• _Exercise prompt_:
Give back exactly the lines that start at the one containing "BT pin RXD: D3 -> D5" and run to the end of the material, leaving out the pictures.

• _Records to process_:
┌──

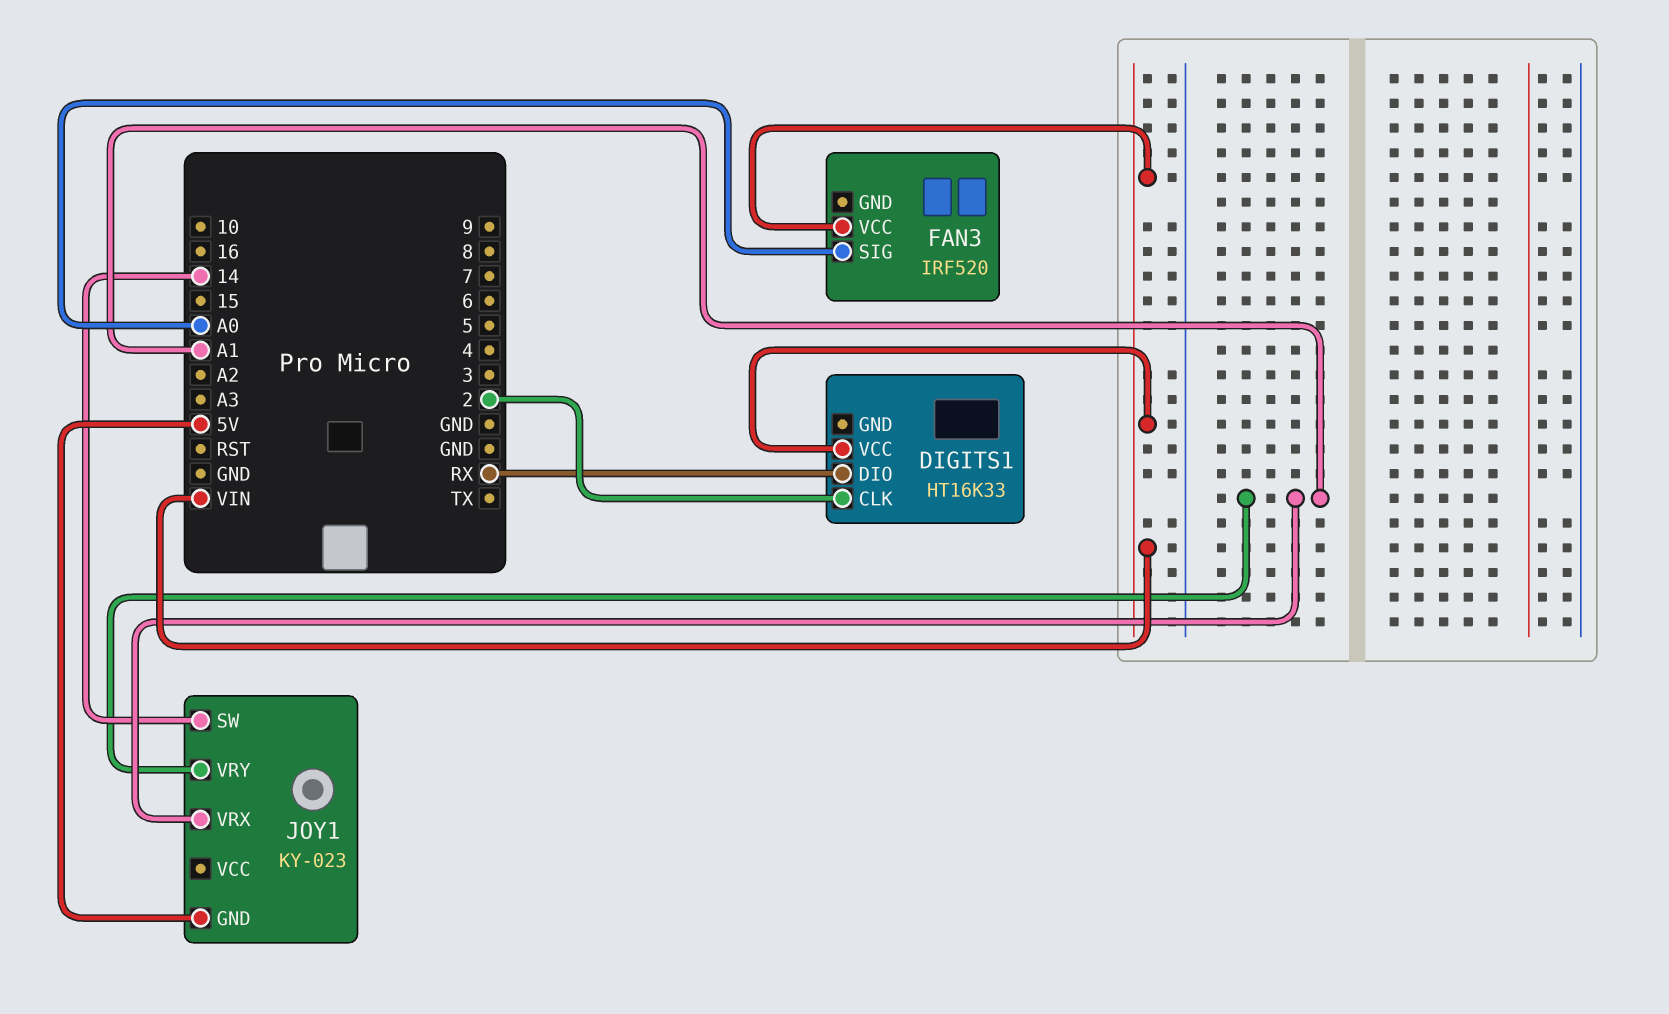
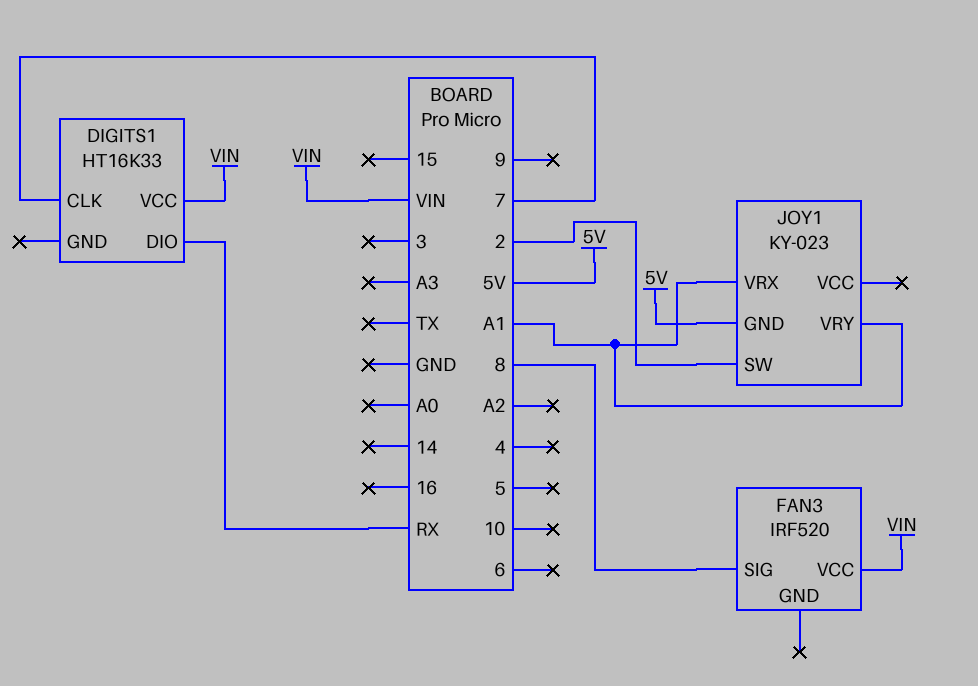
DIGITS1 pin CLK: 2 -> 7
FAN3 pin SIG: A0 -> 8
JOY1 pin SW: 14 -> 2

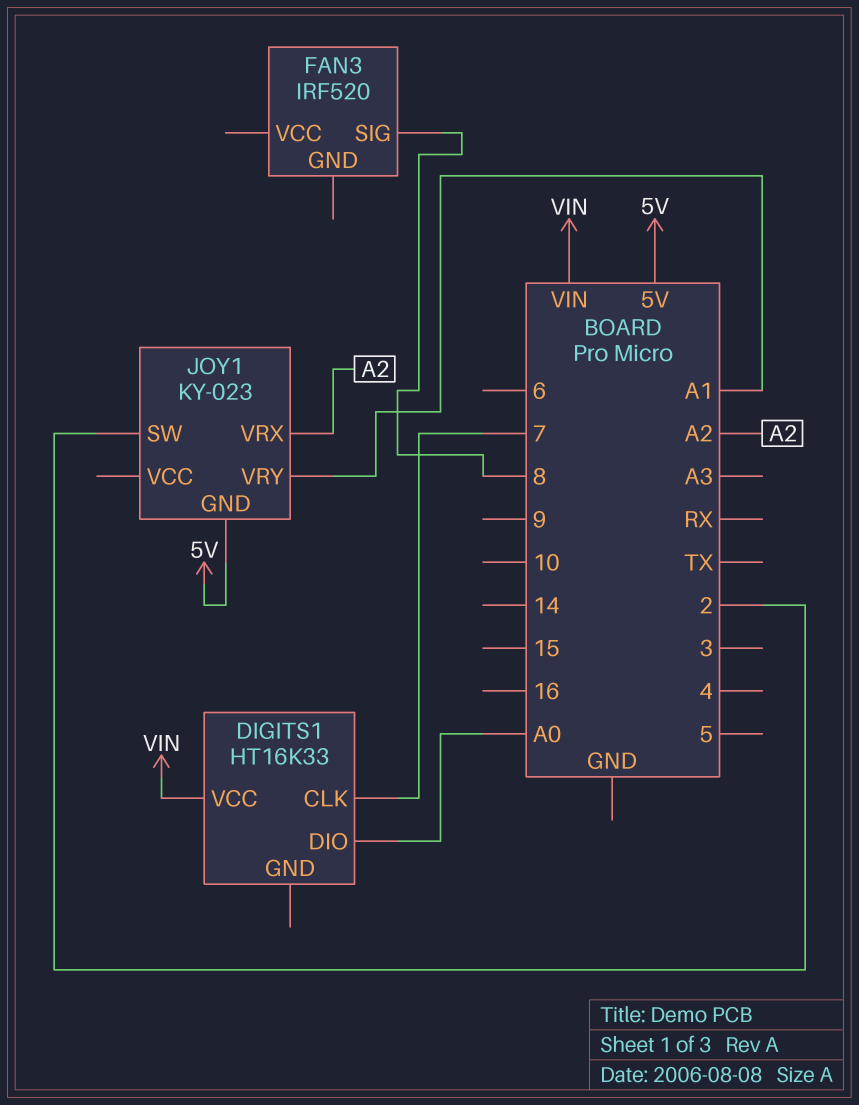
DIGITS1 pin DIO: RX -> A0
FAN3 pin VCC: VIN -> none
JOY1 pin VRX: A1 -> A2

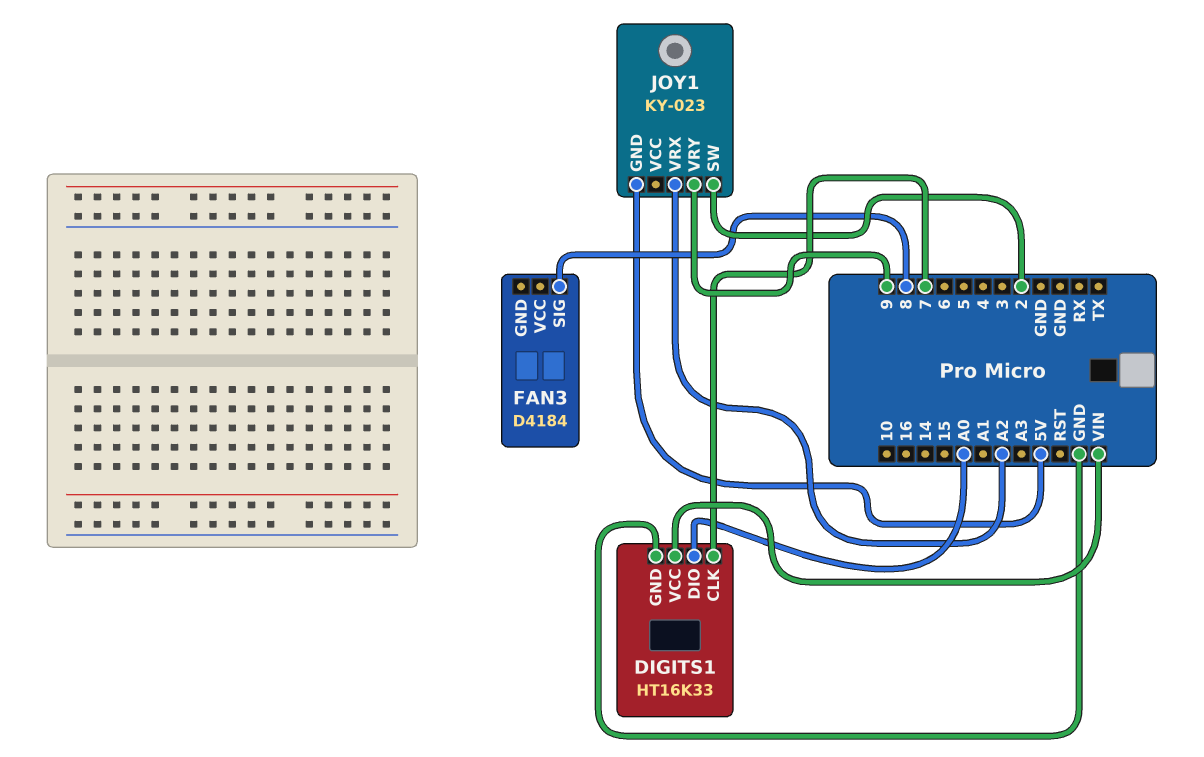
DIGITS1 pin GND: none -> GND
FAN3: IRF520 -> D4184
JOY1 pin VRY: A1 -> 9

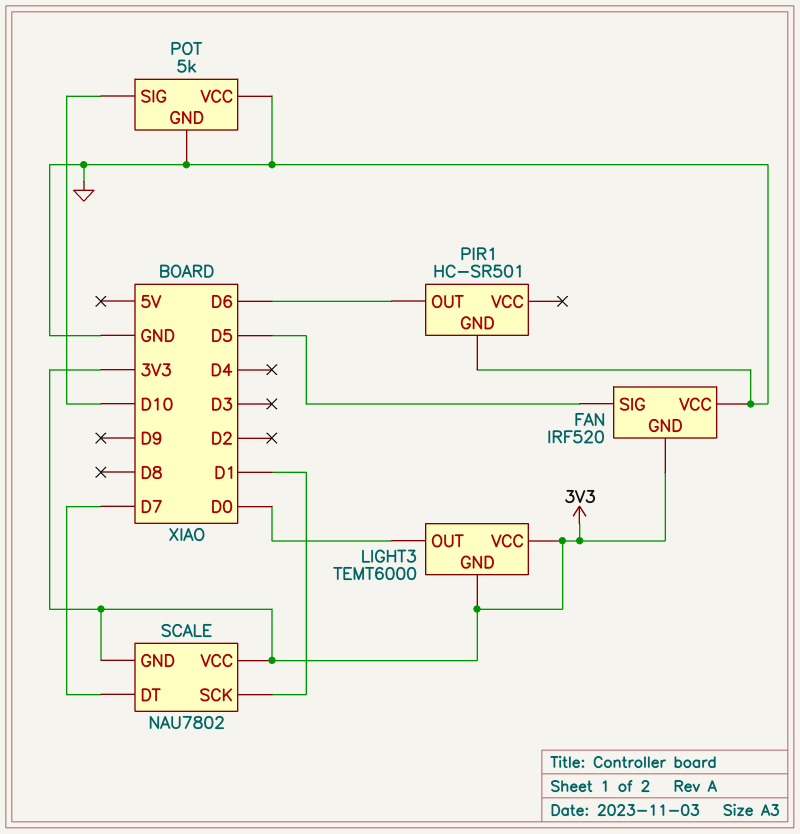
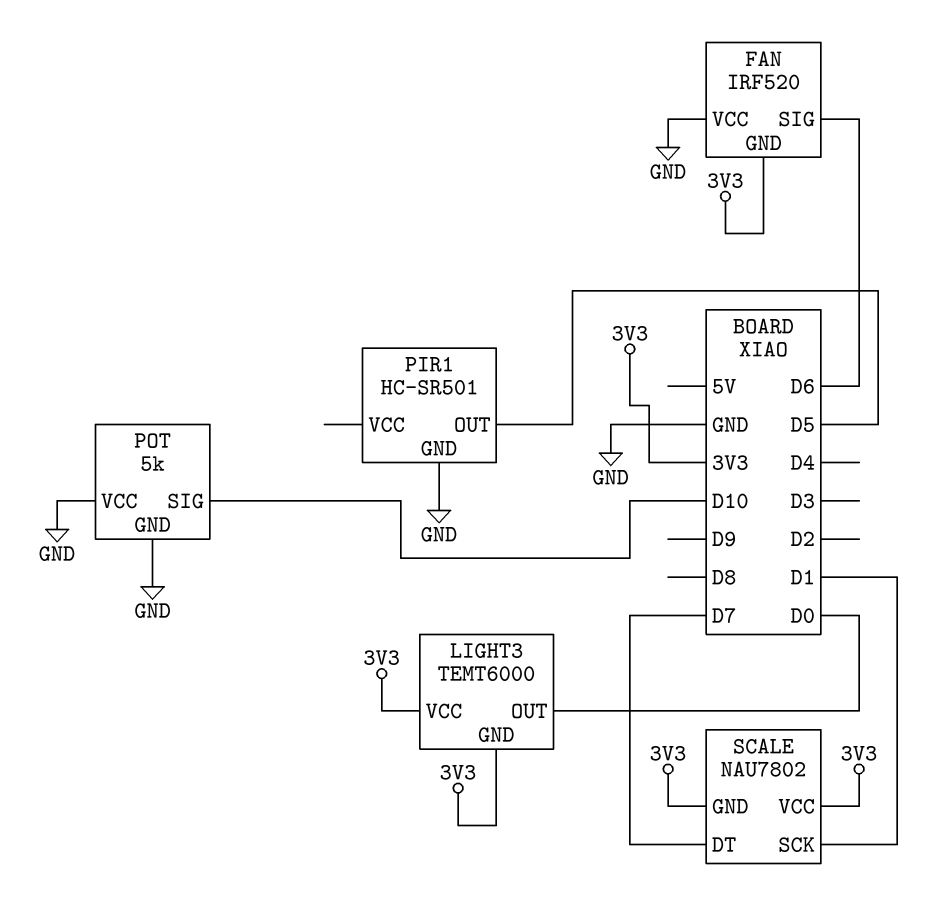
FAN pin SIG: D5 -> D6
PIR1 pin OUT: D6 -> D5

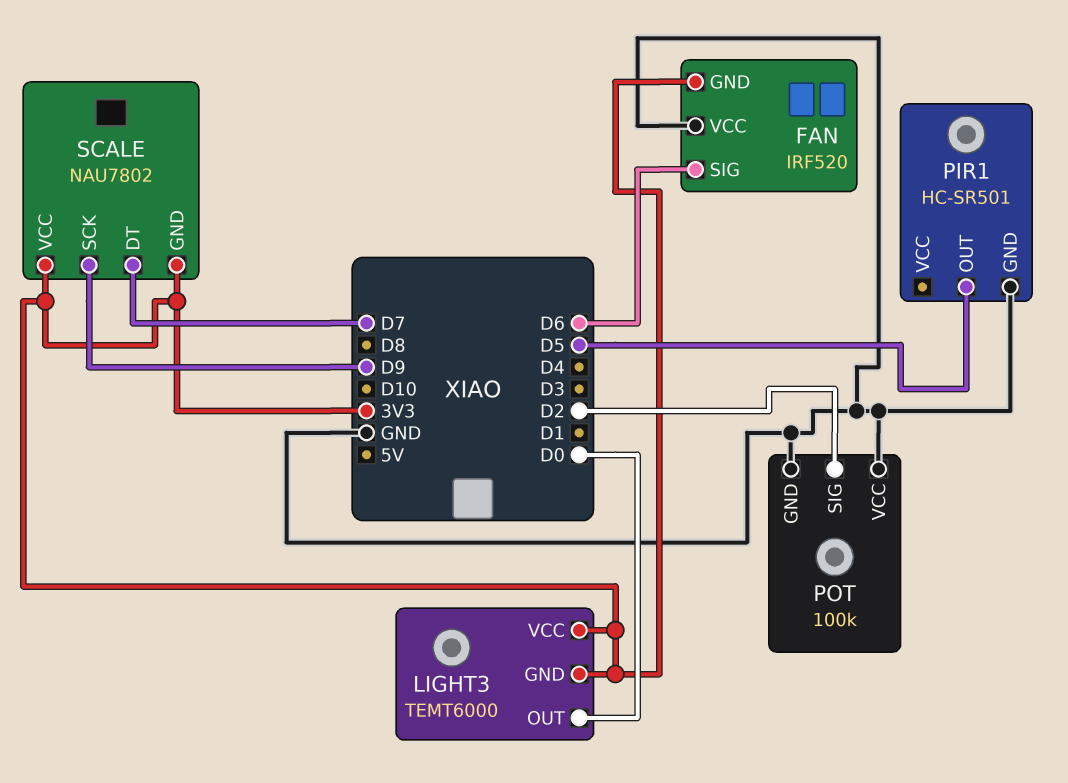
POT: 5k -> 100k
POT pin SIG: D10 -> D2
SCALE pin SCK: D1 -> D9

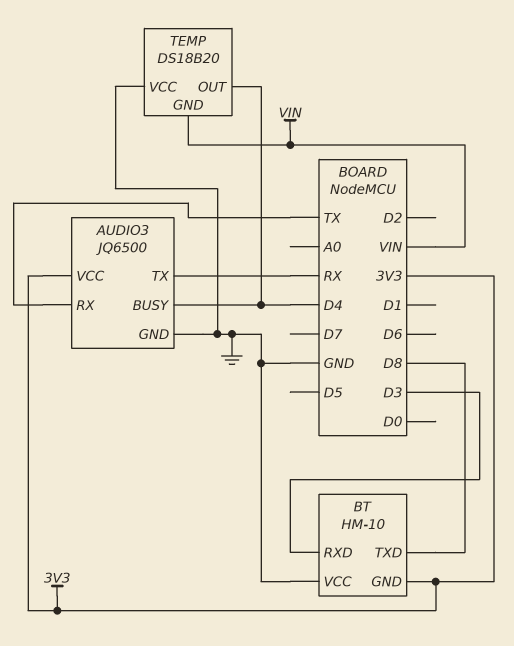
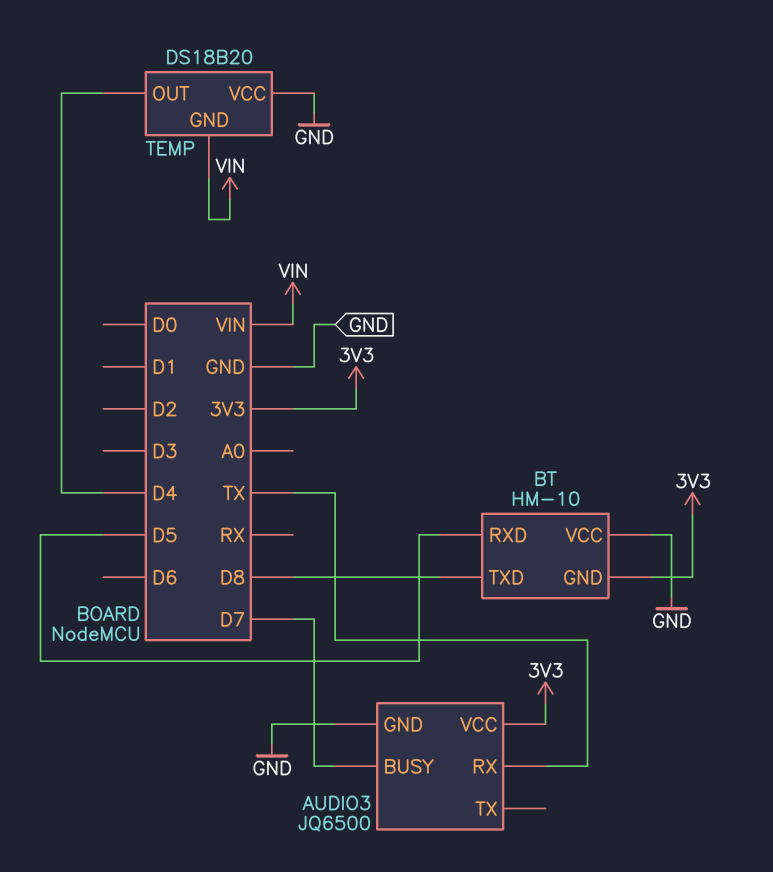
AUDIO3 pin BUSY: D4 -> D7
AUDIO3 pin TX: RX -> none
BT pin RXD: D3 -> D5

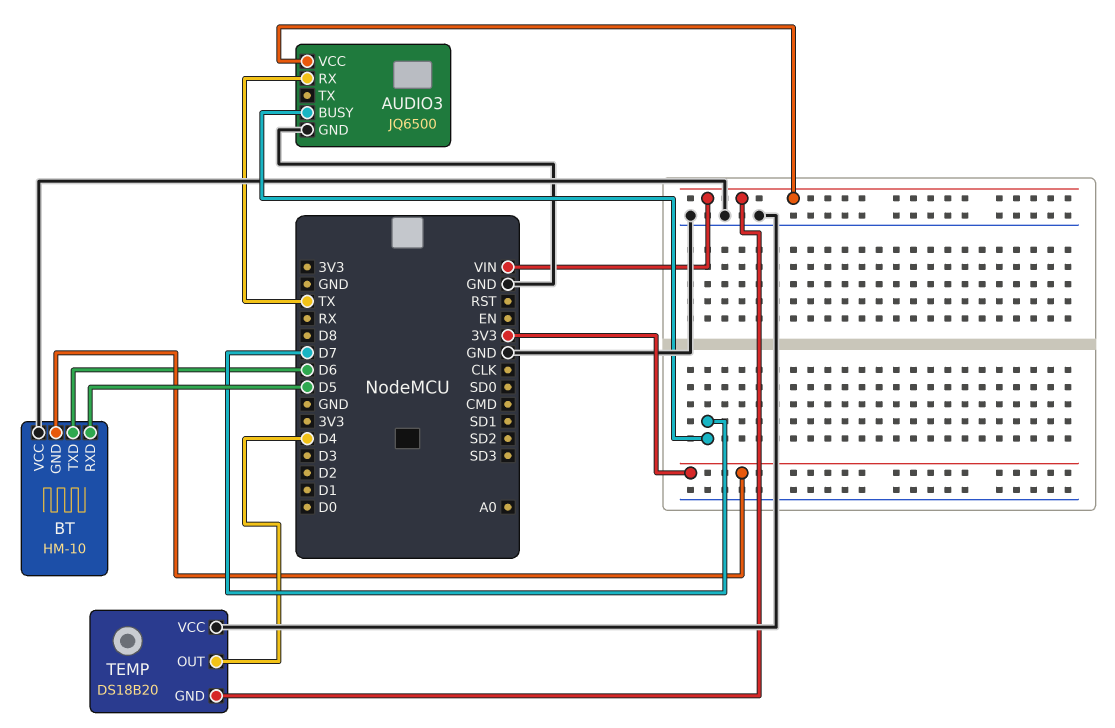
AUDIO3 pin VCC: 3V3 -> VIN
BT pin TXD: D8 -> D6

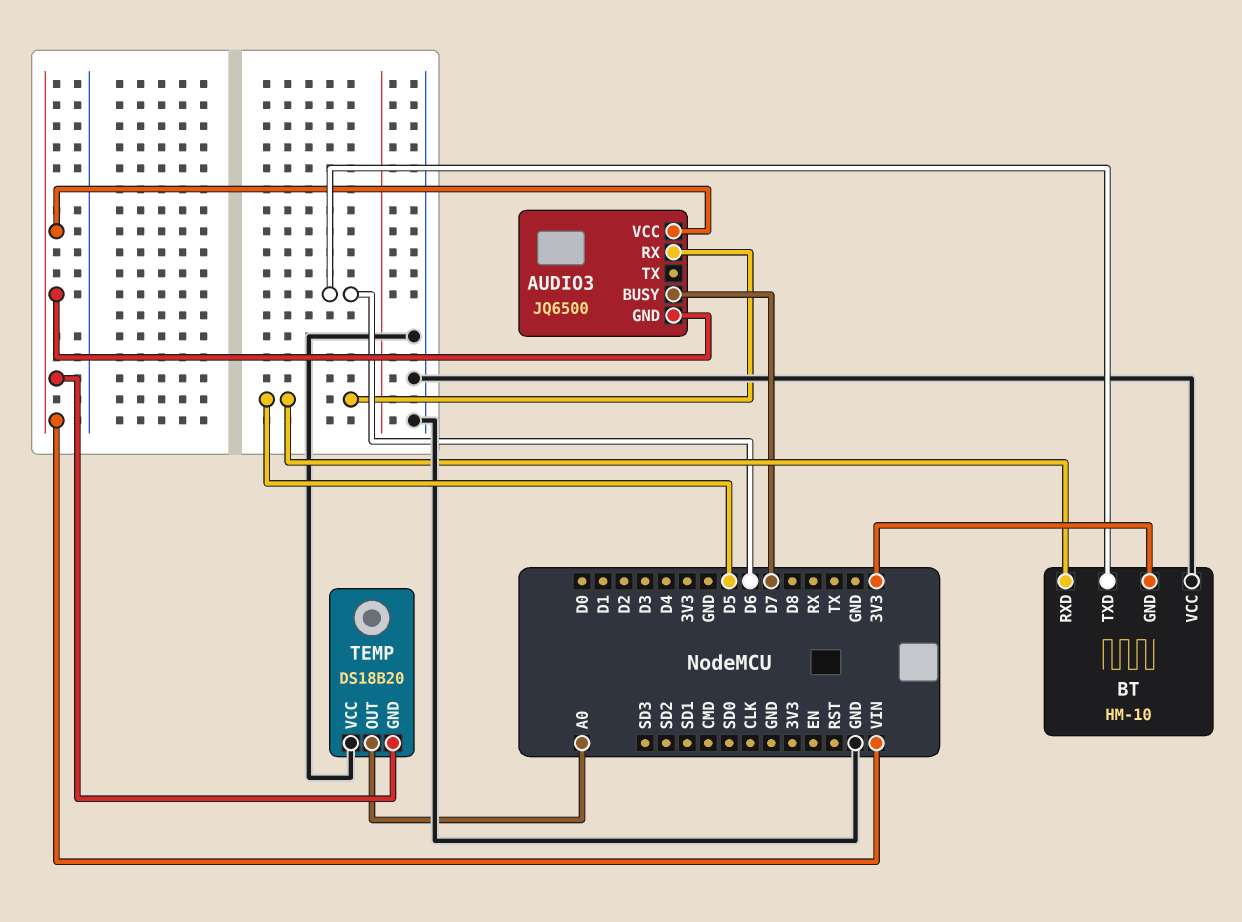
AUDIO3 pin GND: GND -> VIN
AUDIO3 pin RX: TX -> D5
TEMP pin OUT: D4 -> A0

└──

• _Expected answer_:
BT pin RXD: D3 -> D5

AUDIO3 pin VCC: 3V3 -> VIN
BT pin TXD: D8 -> D6

AUDIO3 pin GND: GND -> VIN
AUDIO3 pin RX: TX -> D5
TEMP pin OUT: D4 -> A0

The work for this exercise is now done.